RECORDS SHOWN Block Start

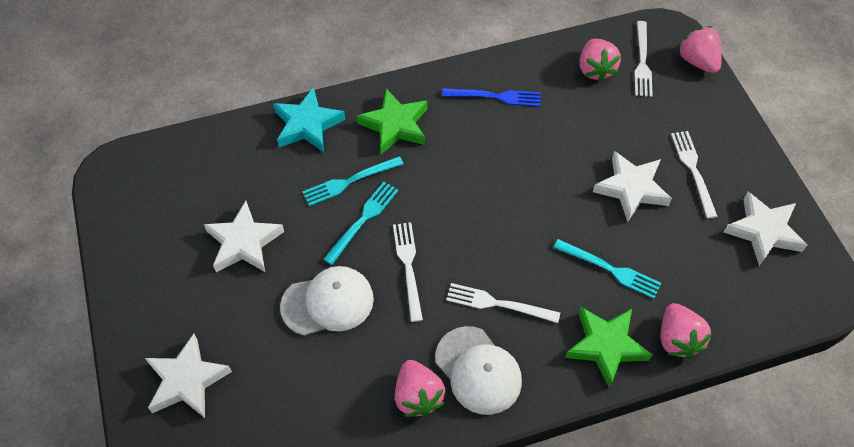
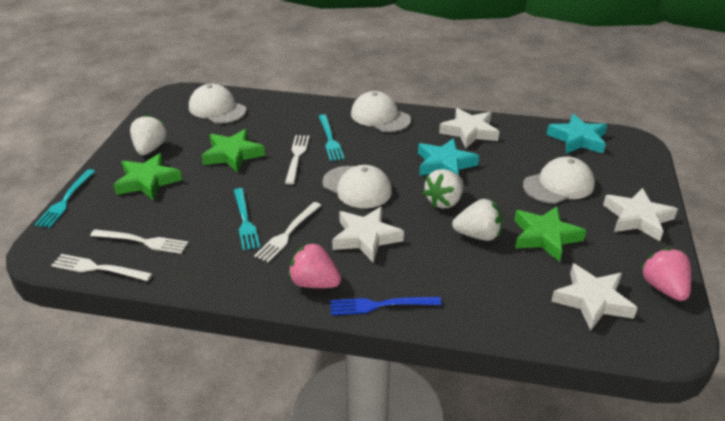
green star: 2 -> 3
pink strawberry: 4 -> 2
turquoise star: 1 -> 2
white cap: 2 -> 4
white strawberry: 0 -> 3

RECORDS SHOWN Block End

Give the data again exactly. Keep the images out.

REPLY:
green star: 2 -> 3
pink strawberry: 4 -> 2
turquoise star: 1 -> 2
white cap: 2 -> 4
white strawberry: 0 -> 3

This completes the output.